■ WHAT THIS TASK INVOLVES
In the entries below, find the line with "pink triangle: (26, 207) -> (100, 163), moved" and the line with "black arrow: (209, 284)", then retype both and everything between them exactly. Do not copy the pictures.

§ §

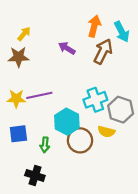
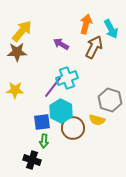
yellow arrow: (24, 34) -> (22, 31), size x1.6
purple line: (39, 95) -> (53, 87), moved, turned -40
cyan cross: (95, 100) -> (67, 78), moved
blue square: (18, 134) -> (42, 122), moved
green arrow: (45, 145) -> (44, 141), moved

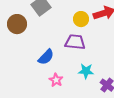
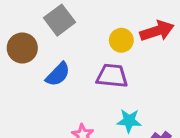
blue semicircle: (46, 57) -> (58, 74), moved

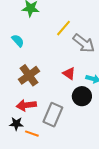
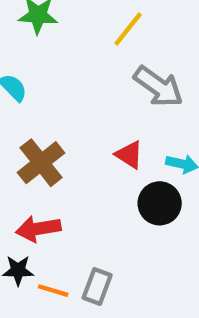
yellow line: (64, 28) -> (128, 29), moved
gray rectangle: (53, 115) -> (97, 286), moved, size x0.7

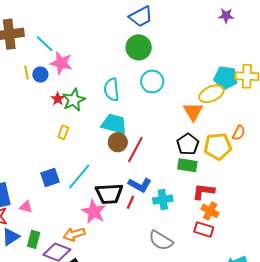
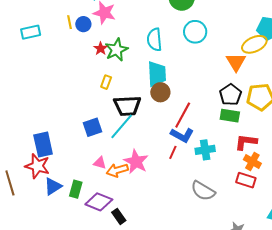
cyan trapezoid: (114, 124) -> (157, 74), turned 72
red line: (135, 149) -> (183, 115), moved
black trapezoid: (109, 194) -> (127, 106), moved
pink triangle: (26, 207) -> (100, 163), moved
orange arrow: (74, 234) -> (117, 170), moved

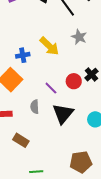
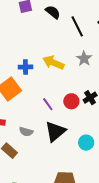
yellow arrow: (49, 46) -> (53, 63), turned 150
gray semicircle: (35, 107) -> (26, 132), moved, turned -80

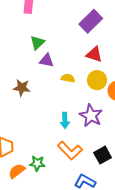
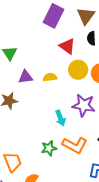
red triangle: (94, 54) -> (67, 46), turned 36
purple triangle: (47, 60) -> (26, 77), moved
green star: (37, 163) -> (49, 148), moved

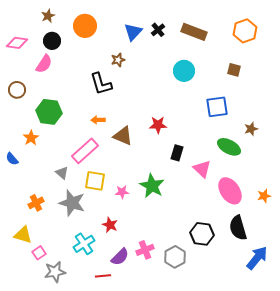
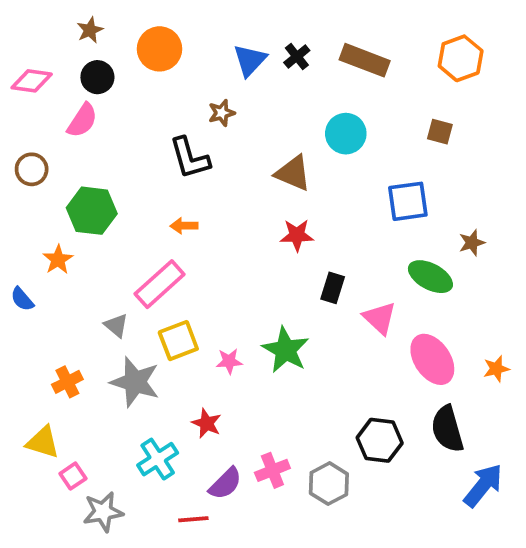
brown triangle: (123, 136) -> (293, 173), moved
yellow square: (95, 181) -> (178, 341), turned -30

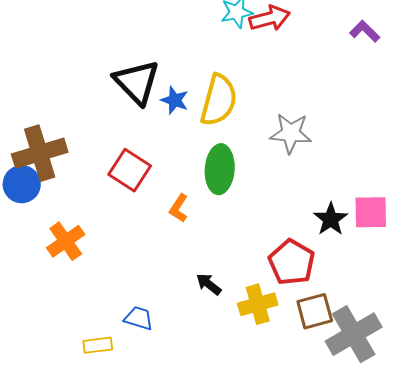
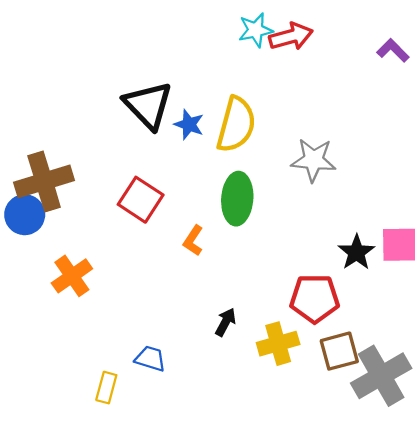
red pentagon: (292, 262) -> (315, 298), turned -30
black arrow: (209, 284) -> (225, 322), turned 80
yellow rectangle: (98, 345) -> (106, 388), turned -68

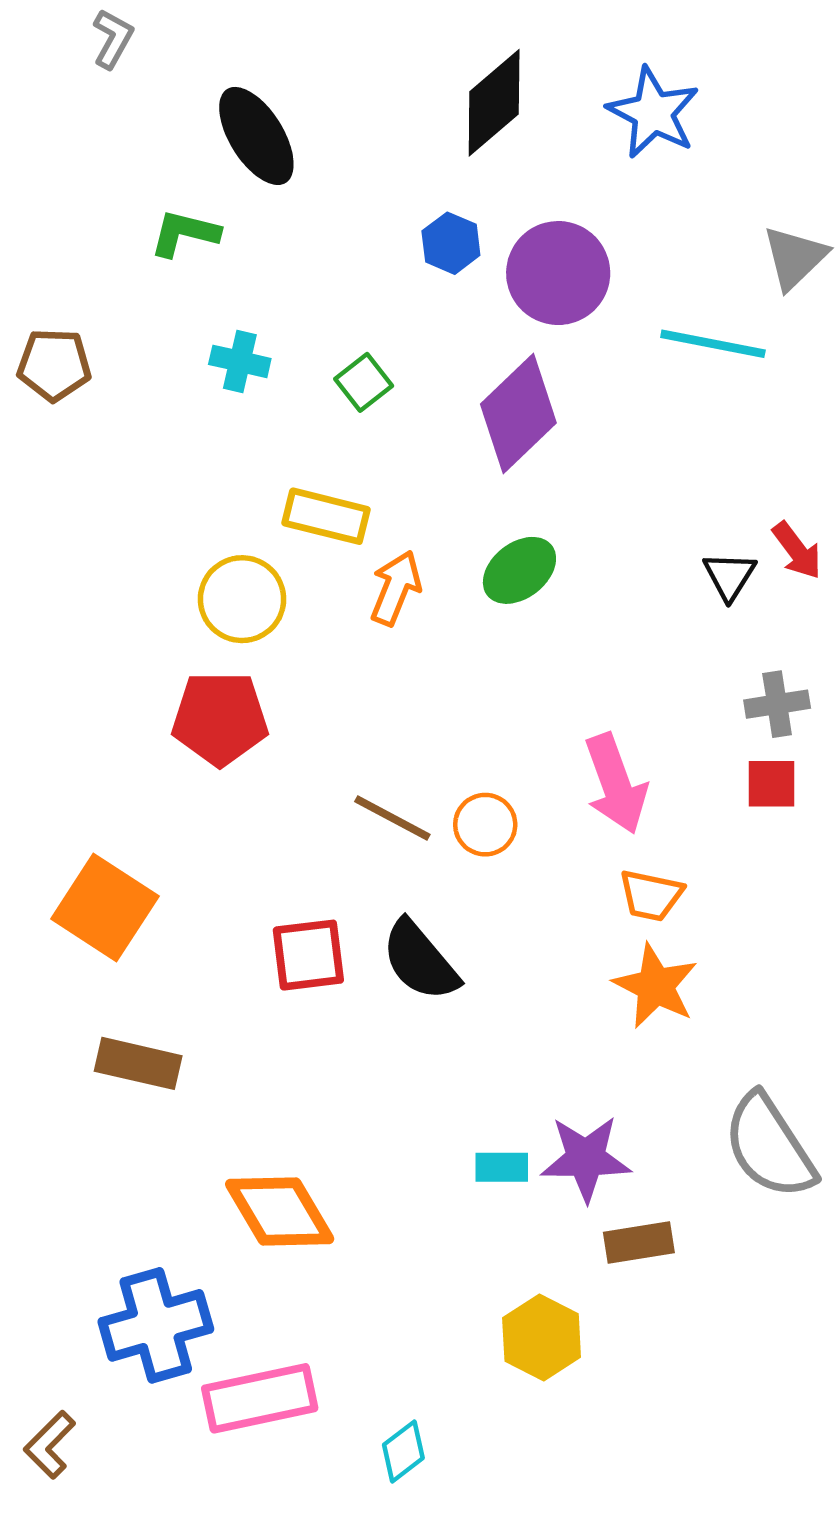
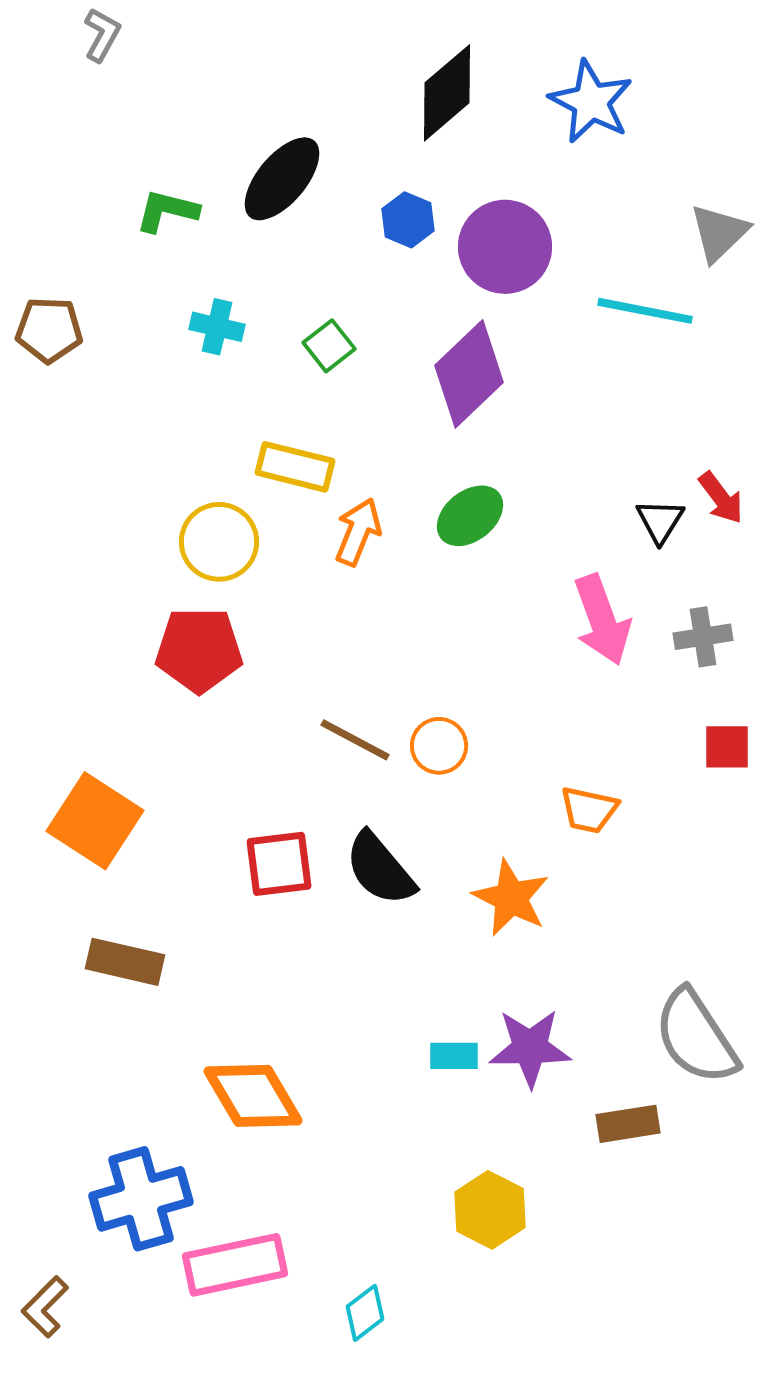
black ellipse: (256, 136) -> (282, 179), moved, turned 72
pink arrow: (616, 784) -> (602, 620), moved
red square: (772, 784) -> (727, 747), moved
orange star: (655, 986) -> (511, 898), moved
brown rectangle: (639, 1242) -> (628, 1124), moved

§ §

■ RESULT OF THE EXERCISE
pink triangle: (26, 207) -> (100, 163), moved
orange arrow: (74, 234) -> (117, 170), moved

yellow arrow: (49, 46) -> (53, 63), turned 150
gray semicircle: (35, 107) -> (26, 132), moved, turned -80

red triangle: (94, 54) -> (67, 46), turned 36
purple triangle: (47, 60) -> (26, 77), moved
green star: (37, 163) -> (49, 148), moved

brown triangle: (123, 136) -> (293, 173), moved
yellow square: (95, 181) -> (178, 341), turned -30

red pentagon: (292, 262) -> (315, 298), turned -30
black arrow: (209, 284) -> (225, 322), turned 80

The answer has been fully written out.